● WHAT TO DO
The lines from the one with "U2: HG7881 -> MX1508" through the last line below are to be copied exactly; no other lines are to be returned.

RECORDS PROVIDED Block Start

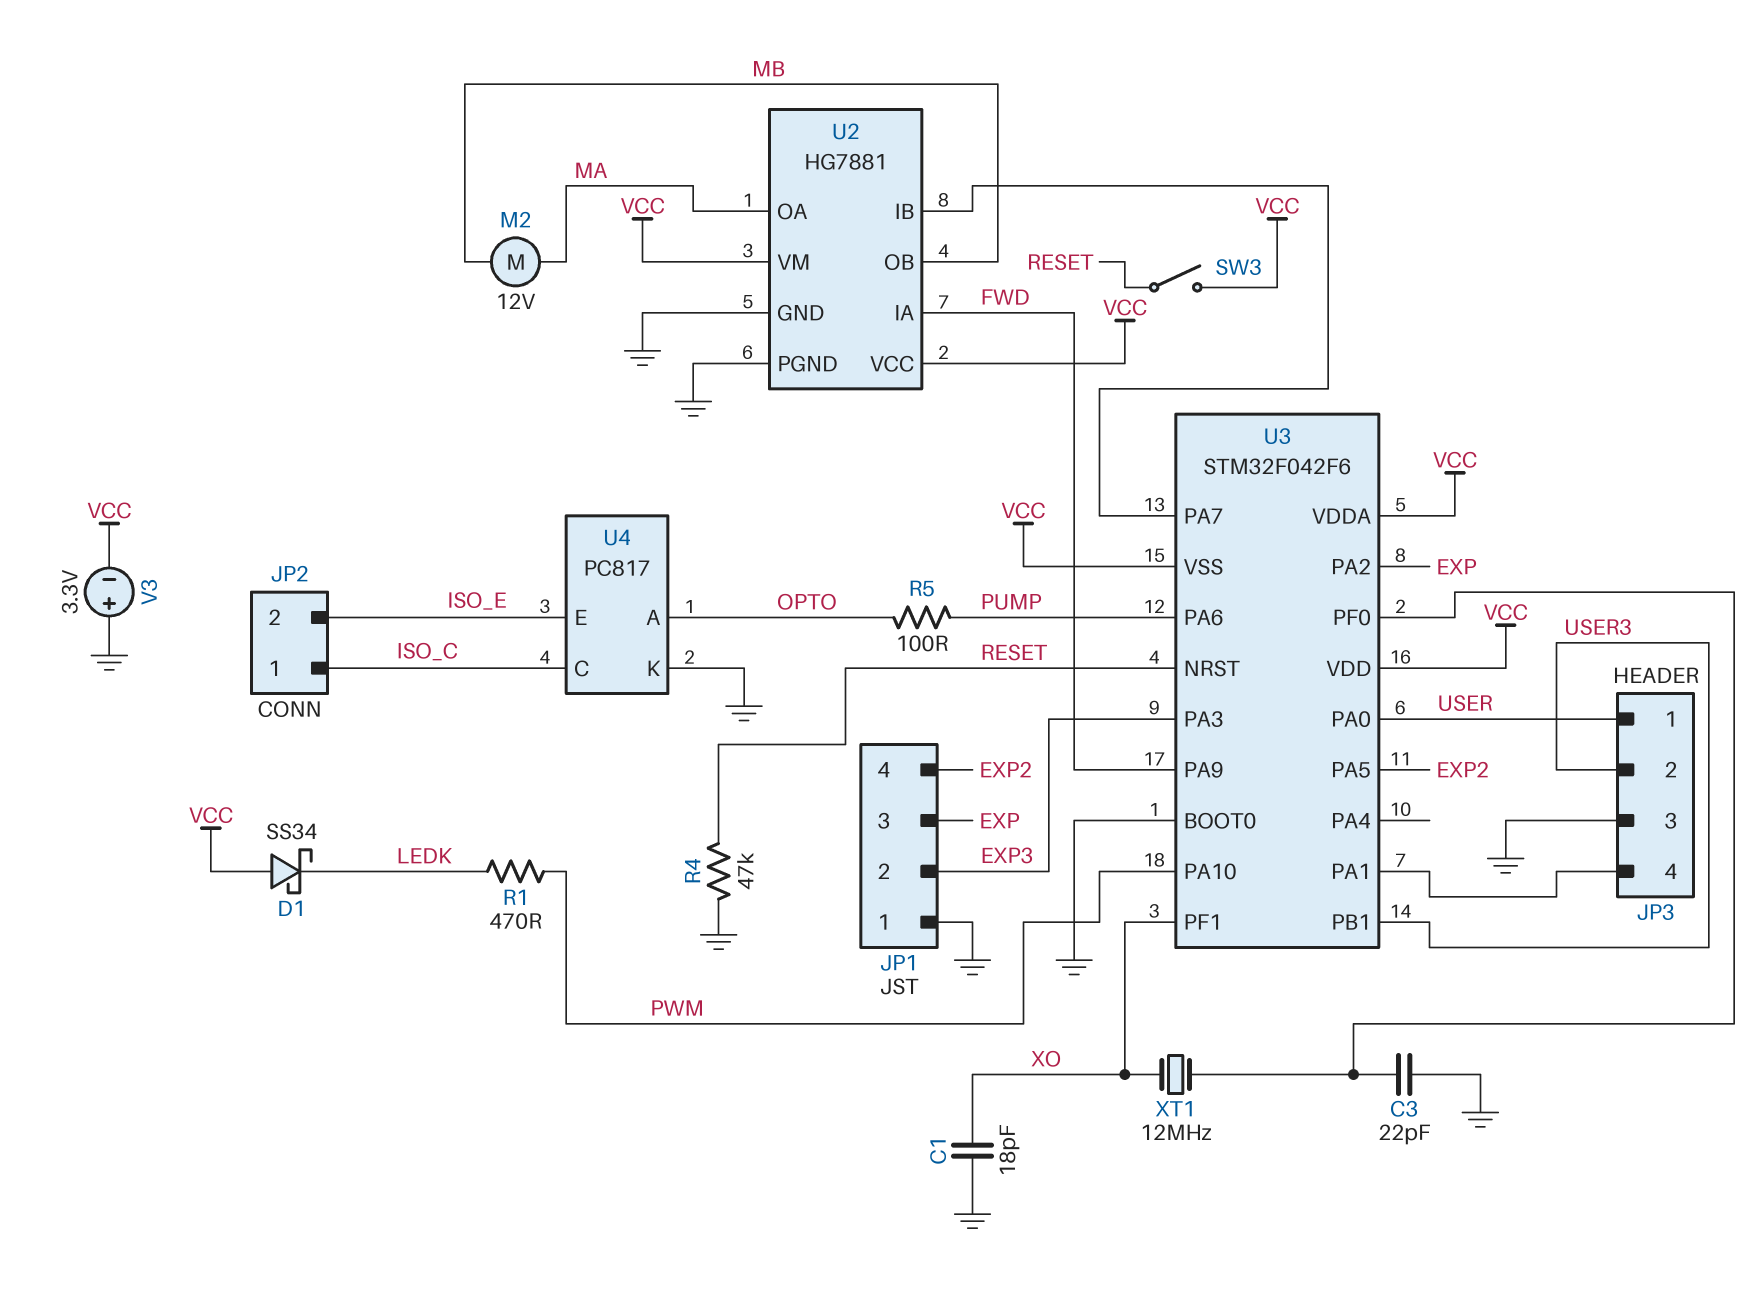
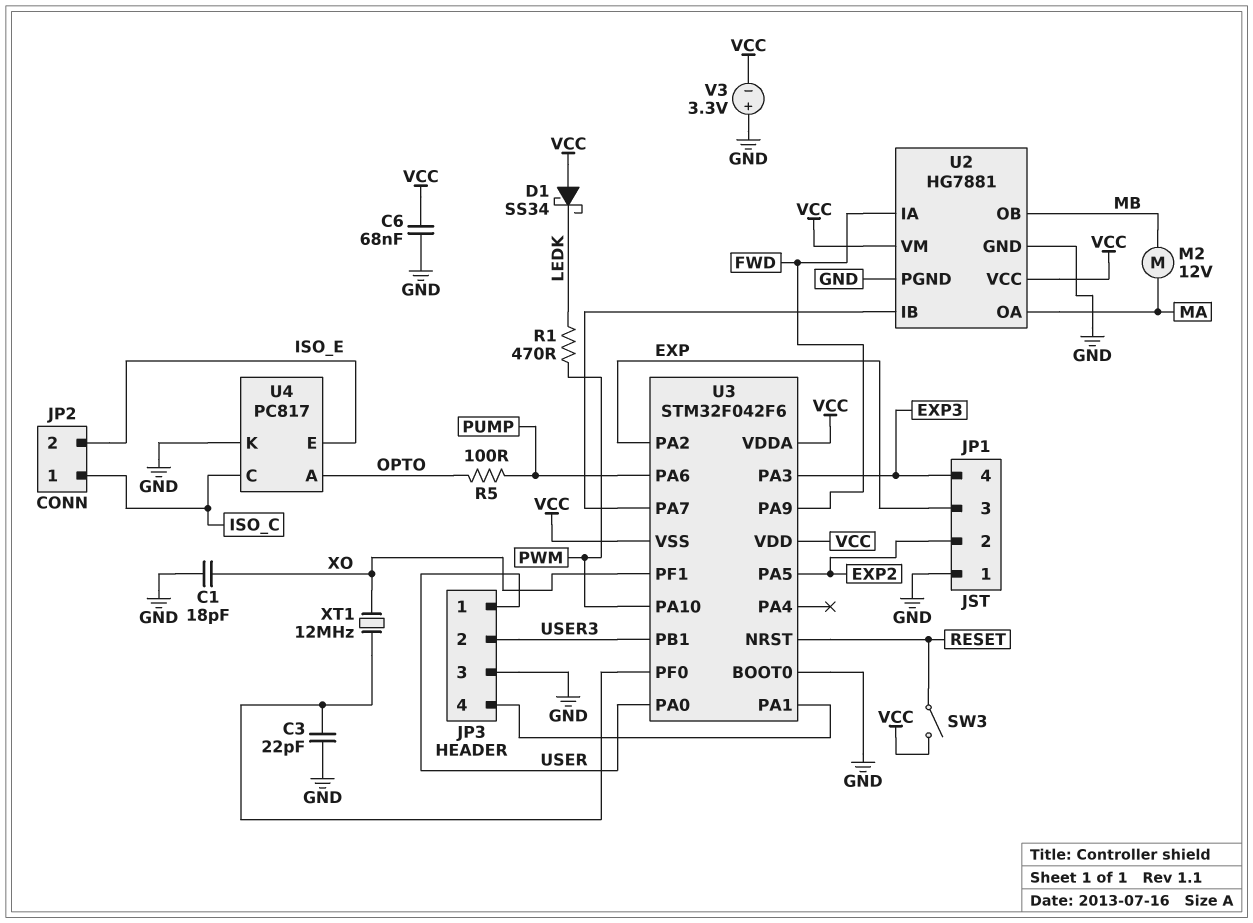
C6: none -> 68nF (GND, VCC)
JP1 pin 2: EXP3 -> EXP2
JP1 pin 4: EXP2 -> EXP3
R4: 47k (GND, RESET) -> none

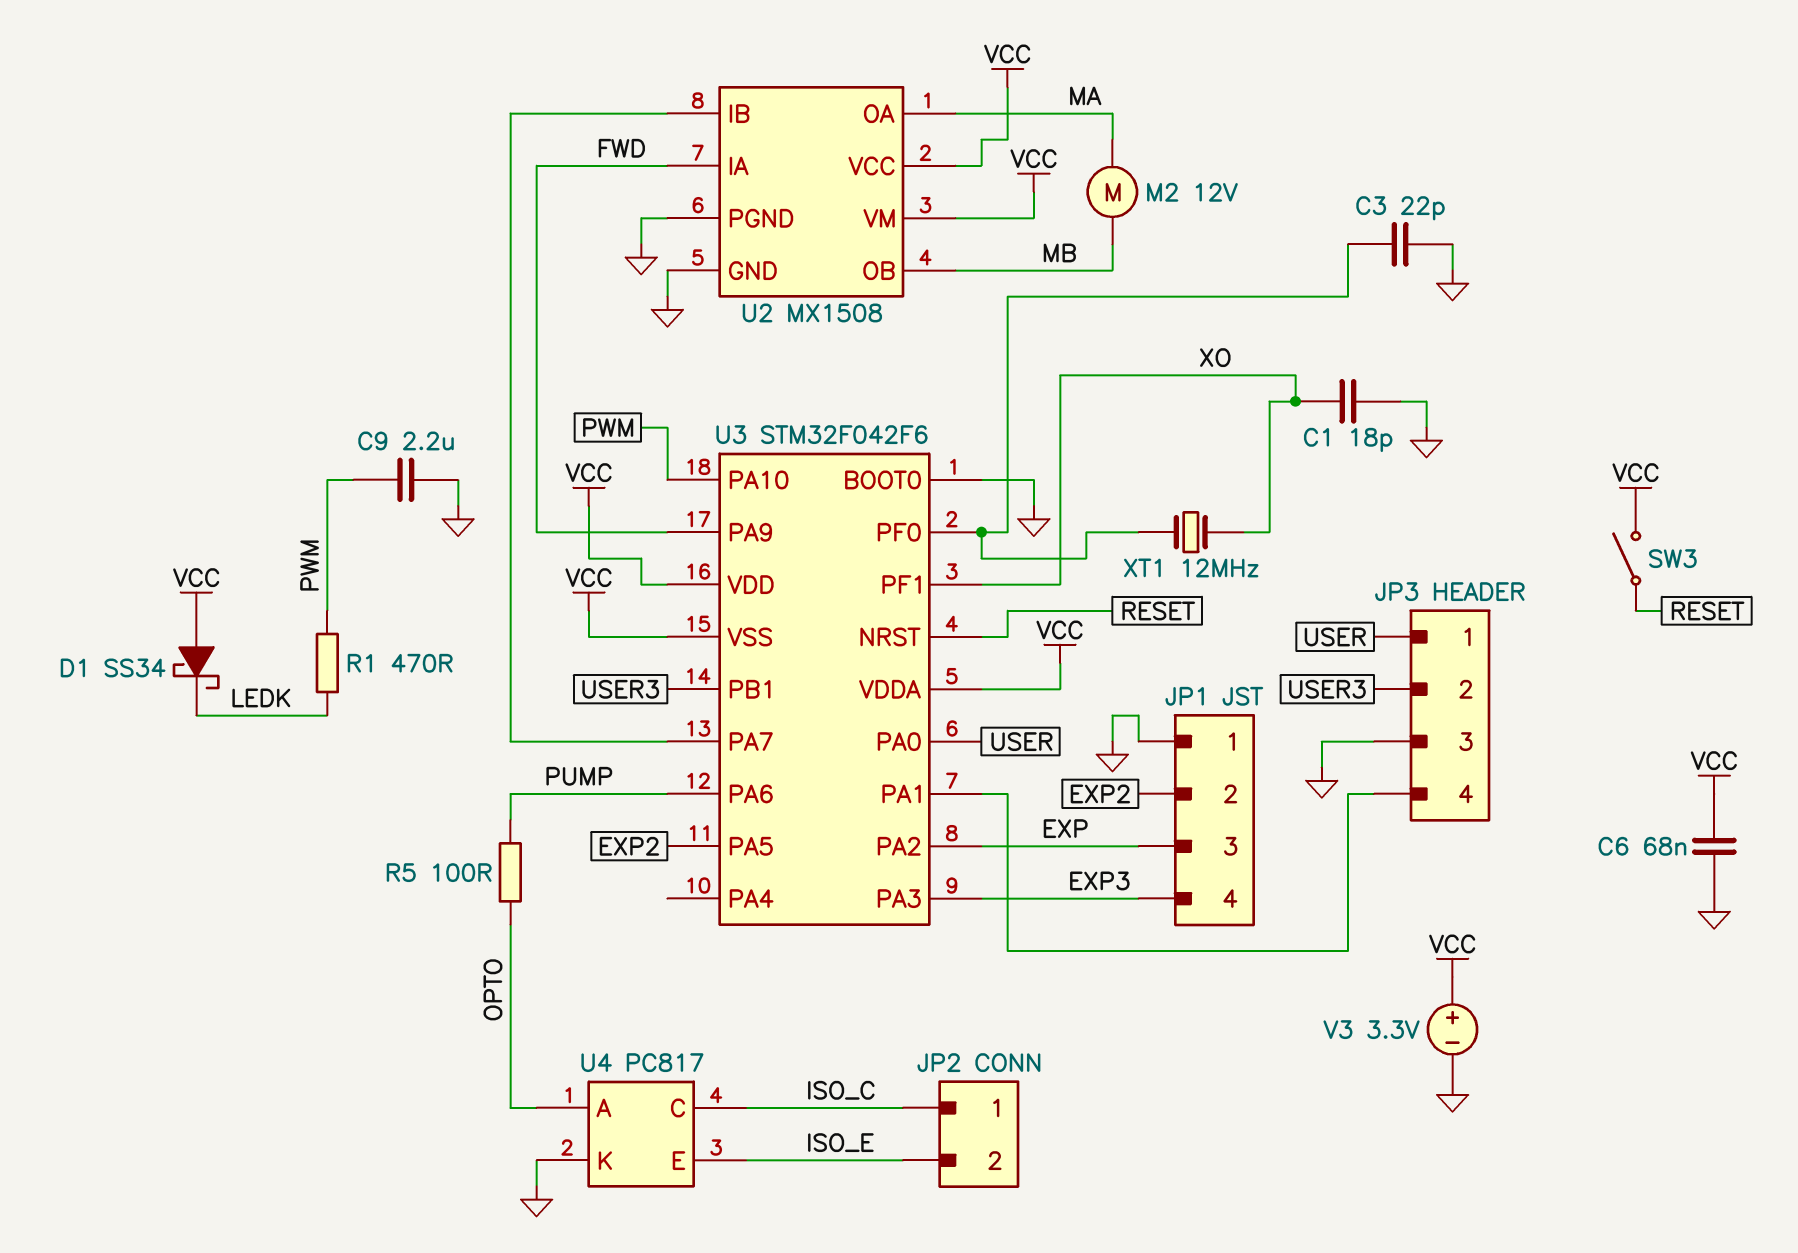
C9: none -> 2.2uF (GND, PWM)
U2: HG7881 -> MX1508
V3: 3.3V (plus GND, minus VCC) -> 3.3V (plus VCC, minus GND)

RECORDS PROVIDED Block End

● TASK RESULT
U2: HG7881 -> MX1508
V3: 3.3V (plus GND, minus VCC) -> 3.3V (plus VCC, minus GND)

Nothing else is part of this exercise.